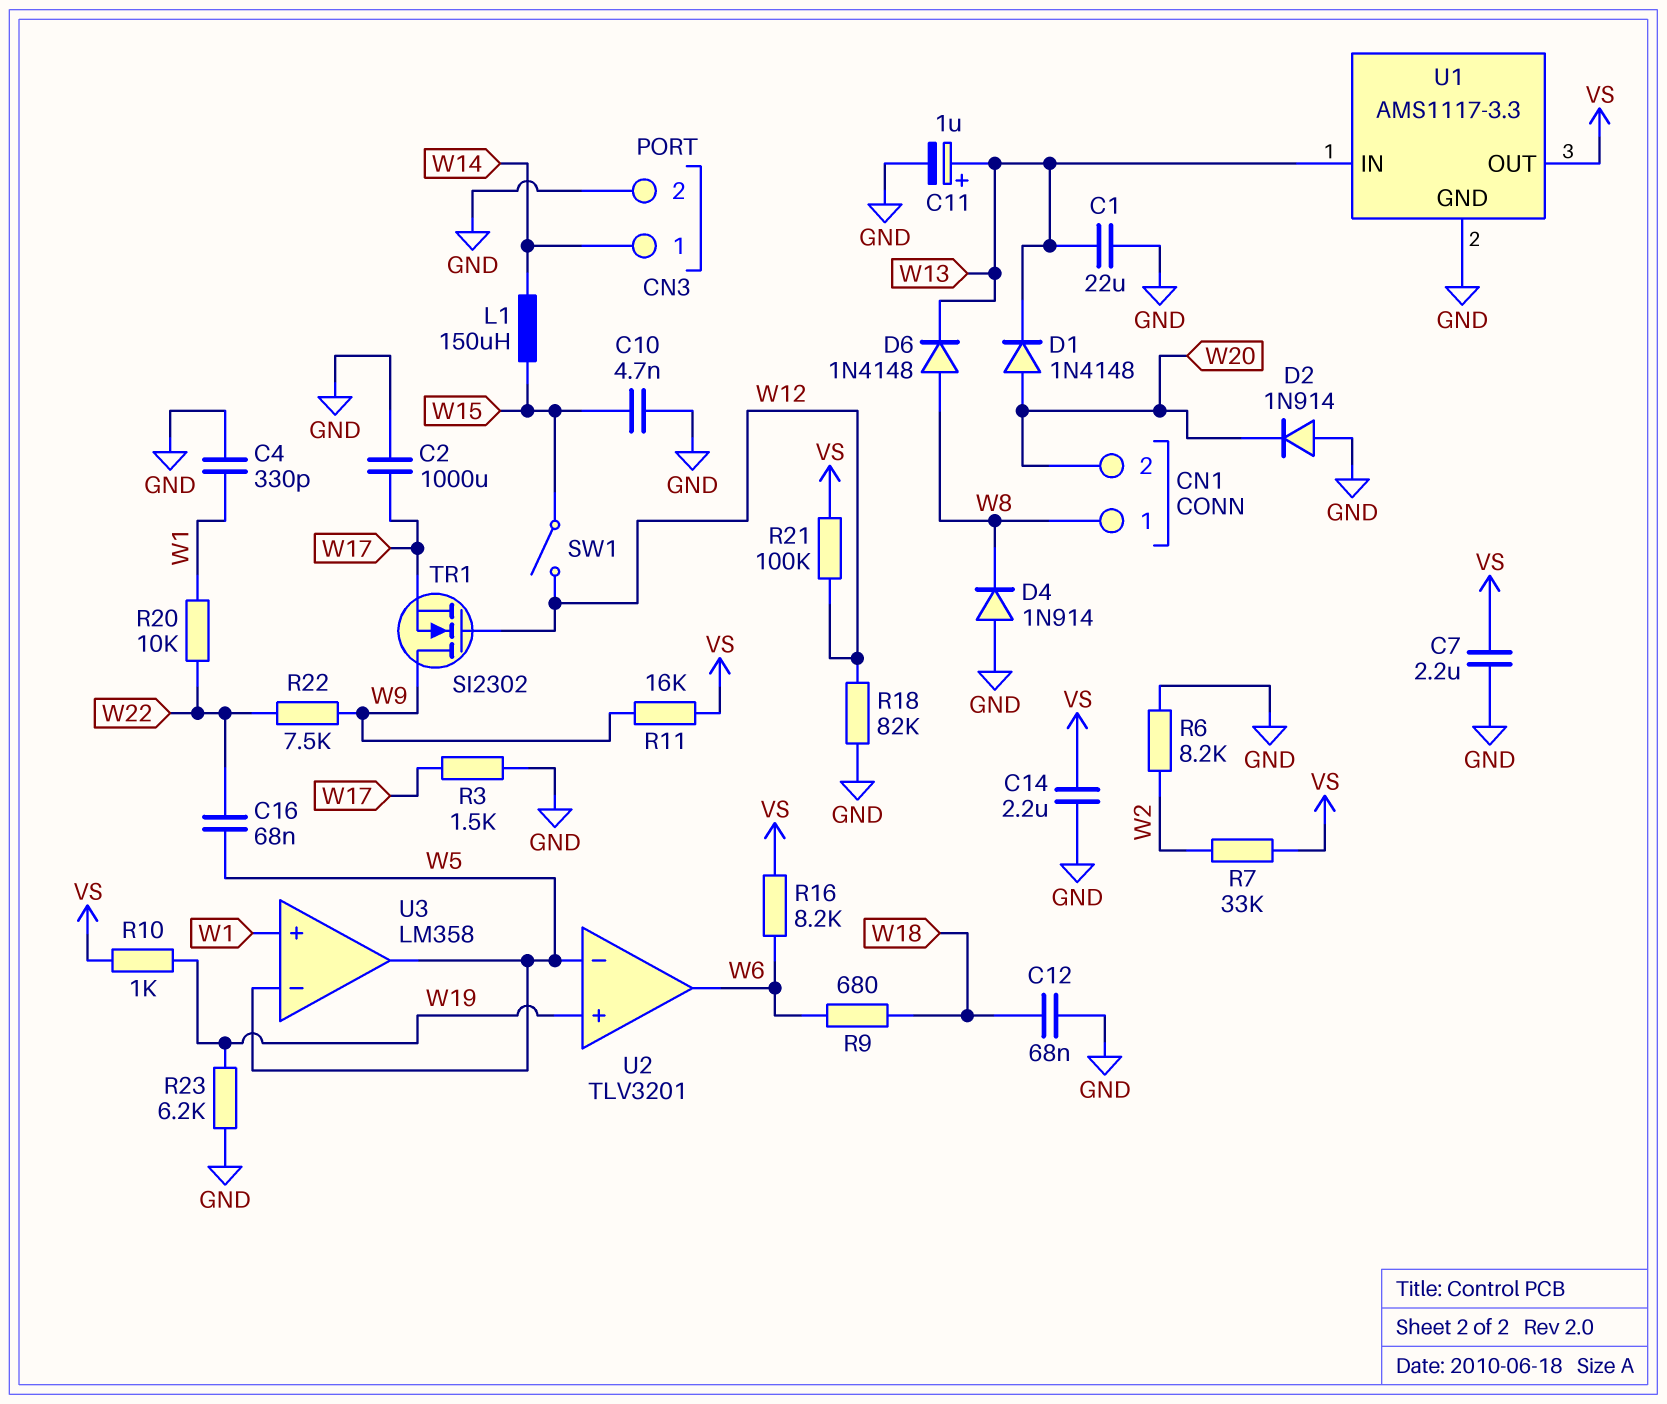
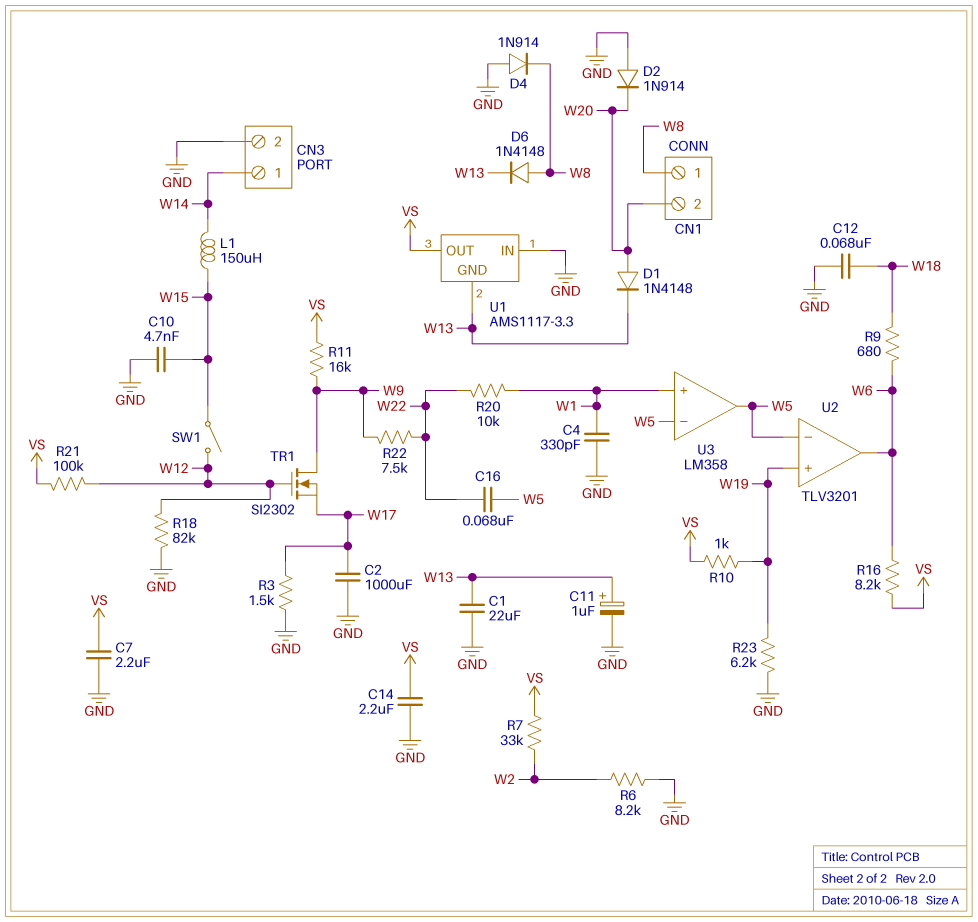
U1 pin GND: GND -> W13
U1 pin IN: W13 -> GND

--

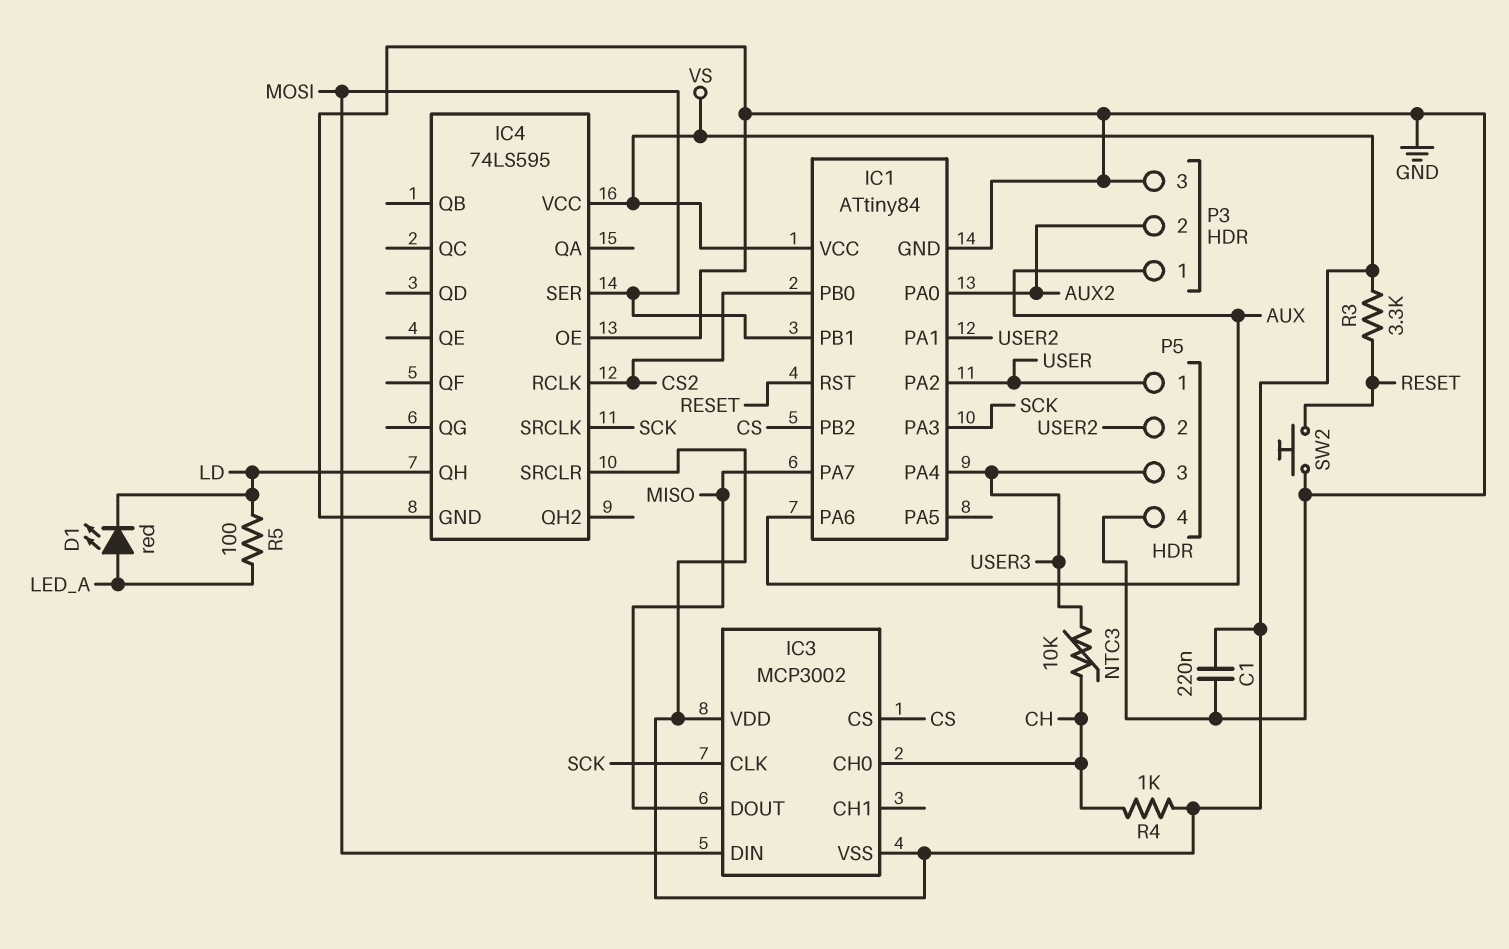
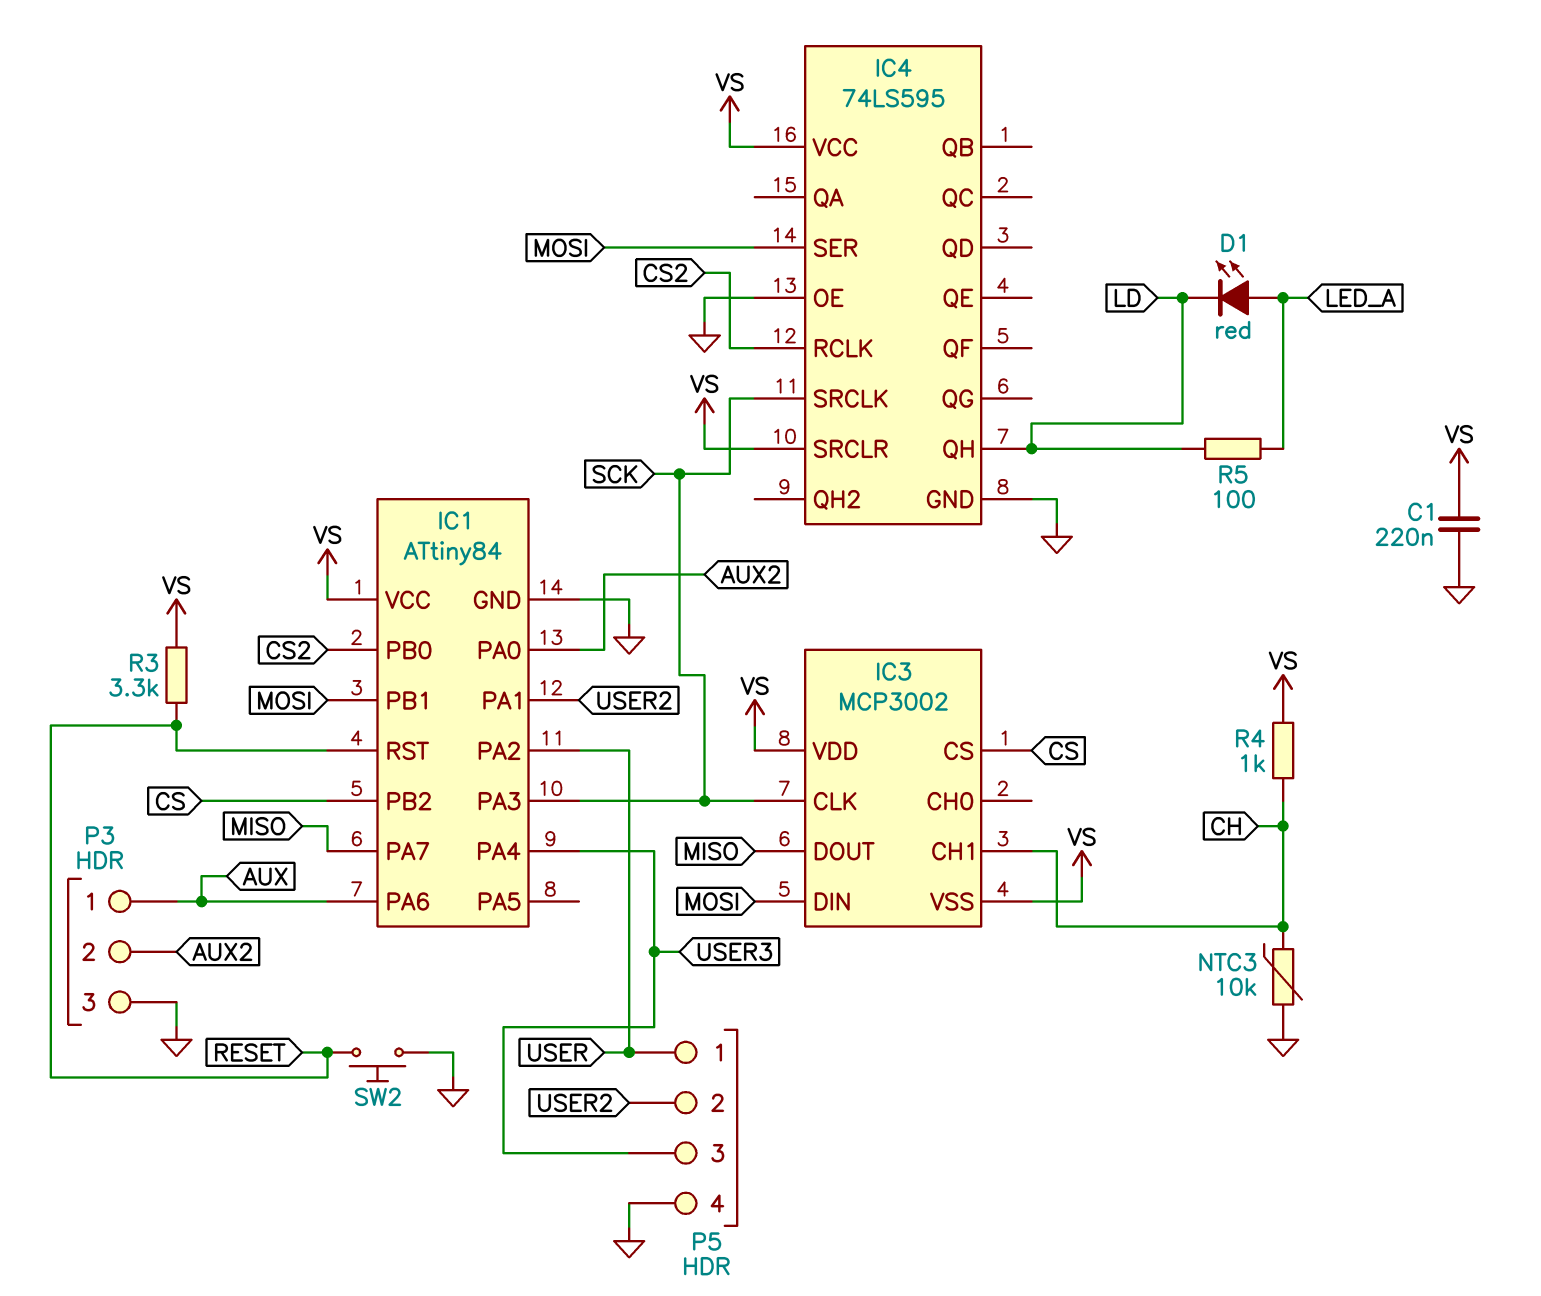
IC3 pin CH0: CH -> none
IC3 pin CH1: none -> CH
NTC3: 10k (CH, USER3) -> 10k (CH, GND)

What you are asked to do.
Scan the entries above. Copy each line that has the string "none".

Response to this exercise.
IC3 pin CH0: CH -> none
IC3 pin CH1: none -> CH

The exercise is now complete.